(DATA RECORDS begins)
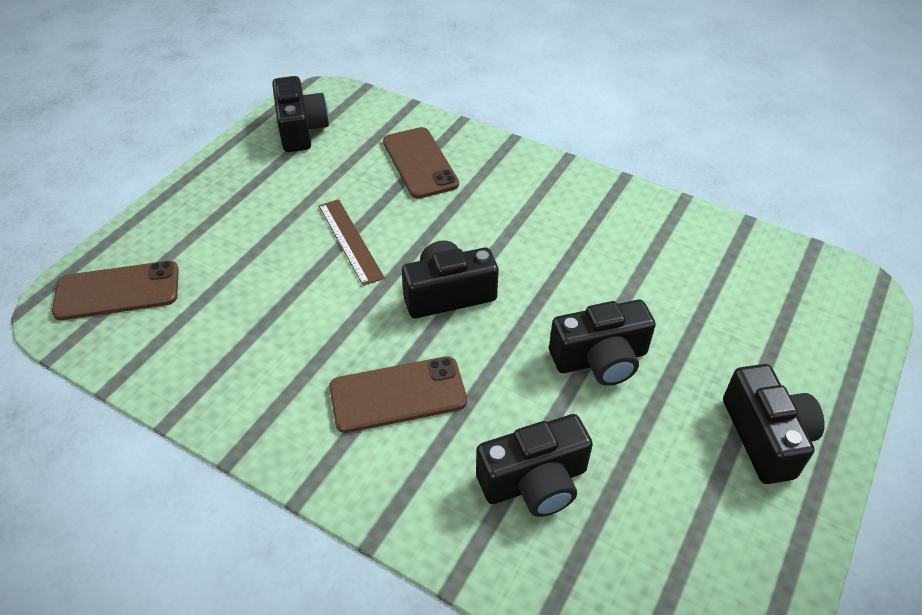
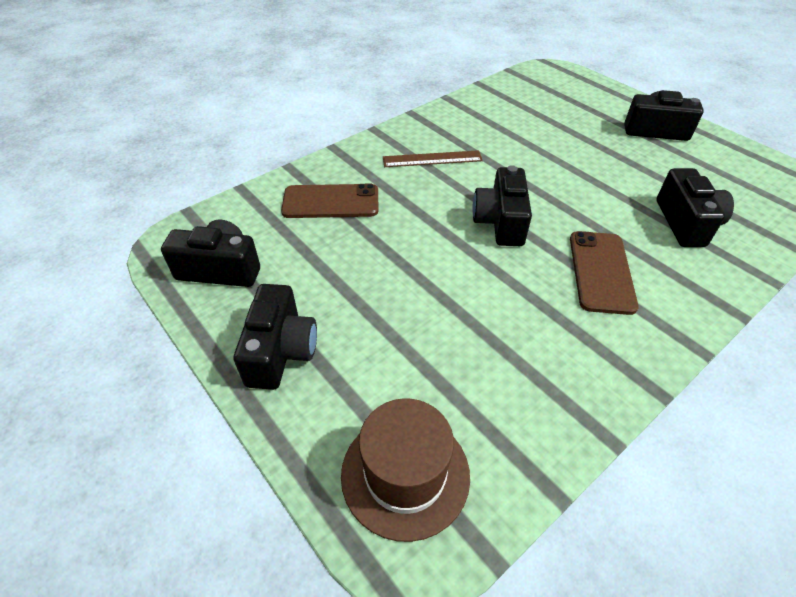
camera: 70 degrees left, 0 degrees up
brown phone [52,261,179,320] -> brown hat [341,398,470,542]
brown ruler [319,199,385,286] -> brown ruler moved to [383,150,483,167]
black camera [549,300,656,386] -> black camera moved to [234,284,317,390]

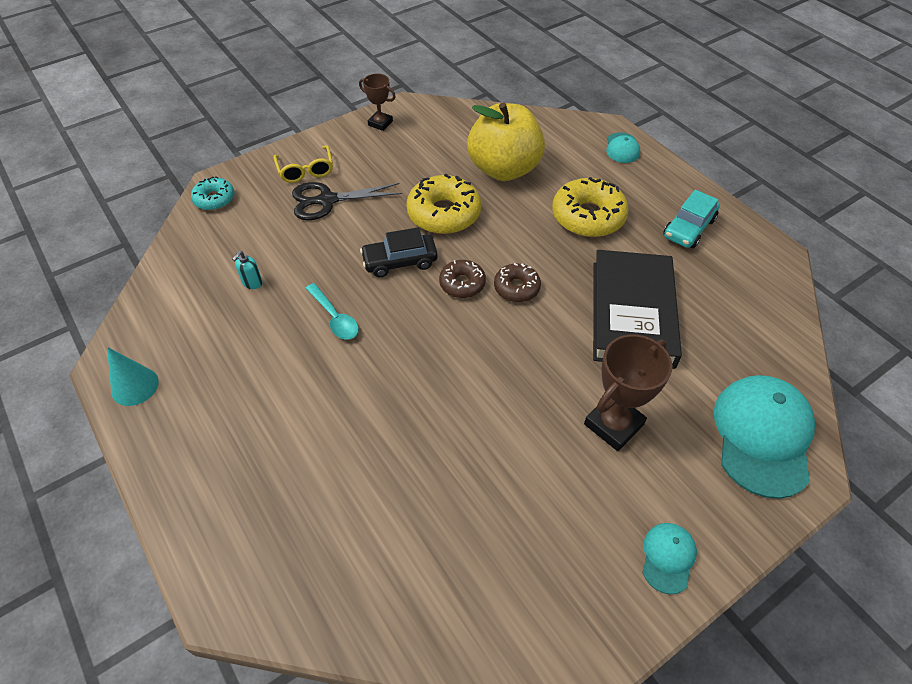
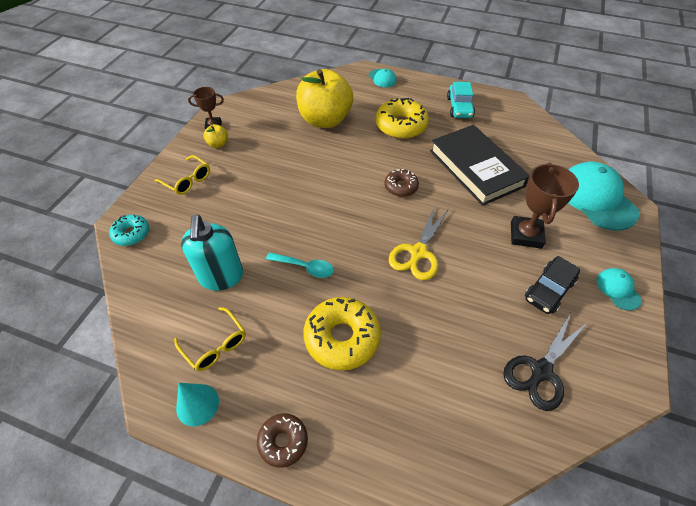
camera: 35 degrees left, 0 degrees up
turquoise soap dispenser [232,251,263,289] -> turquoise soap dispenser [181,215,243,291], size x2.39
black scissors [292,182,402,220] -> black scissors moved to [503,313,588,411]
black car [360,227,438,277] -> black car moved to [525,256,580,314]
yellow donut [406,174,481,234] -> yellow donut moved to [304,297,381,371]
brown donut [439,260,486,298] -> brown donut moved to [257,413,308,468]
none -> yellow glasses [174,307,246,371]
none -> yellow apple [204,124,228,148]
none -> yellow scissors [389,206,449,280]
(DATA RECORDS ends)
(DATA RECORDS begins)
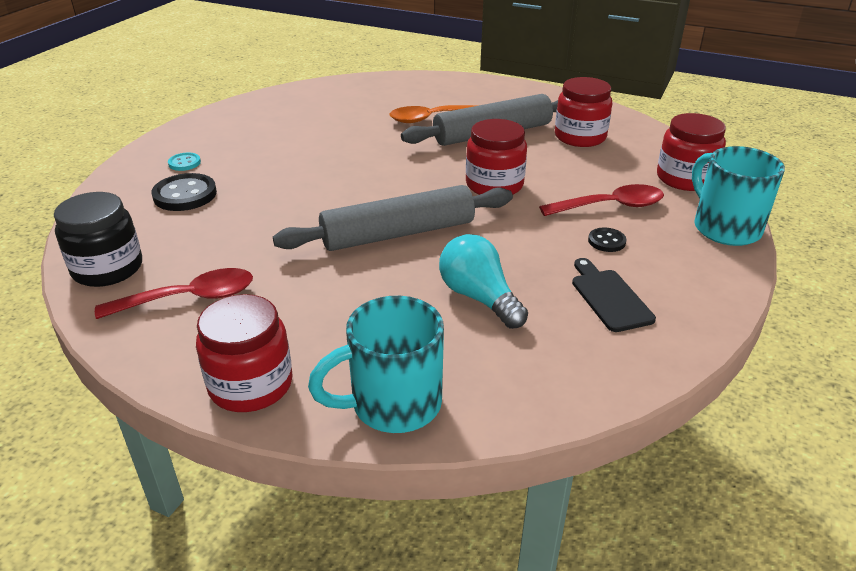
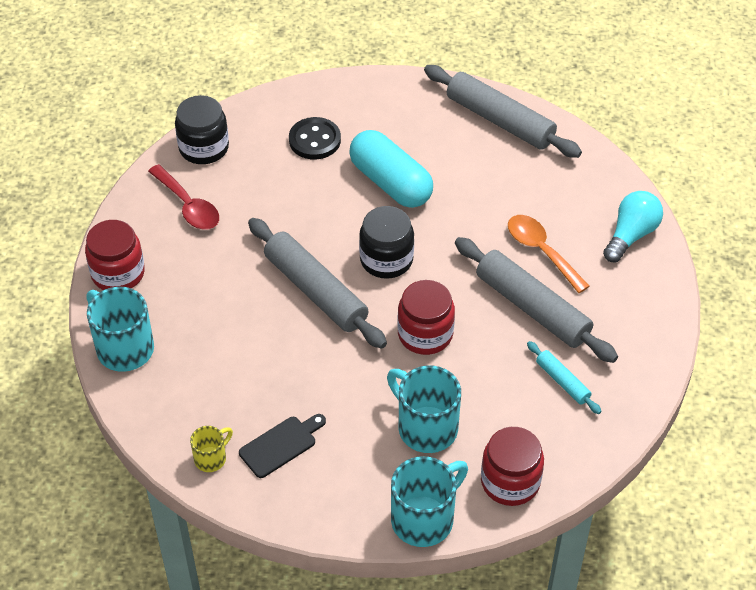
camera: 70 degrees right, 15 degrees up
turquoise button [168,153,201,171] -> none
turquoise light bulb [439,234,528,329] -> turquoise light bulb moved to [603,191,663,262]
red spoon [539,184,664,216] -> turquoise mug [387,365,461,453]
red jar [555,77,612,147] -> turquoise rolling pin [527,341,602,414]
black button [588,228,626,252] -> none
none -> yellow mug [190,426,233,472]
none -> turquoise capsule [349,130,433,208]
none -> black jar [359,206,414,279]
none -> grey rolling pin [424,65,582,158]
(DATA RECORDS ends)
WORK ORDER: Using the data above, count every line that contains the word "left", then give the count and nothing more.

ANSWER TO THIS TASK: 2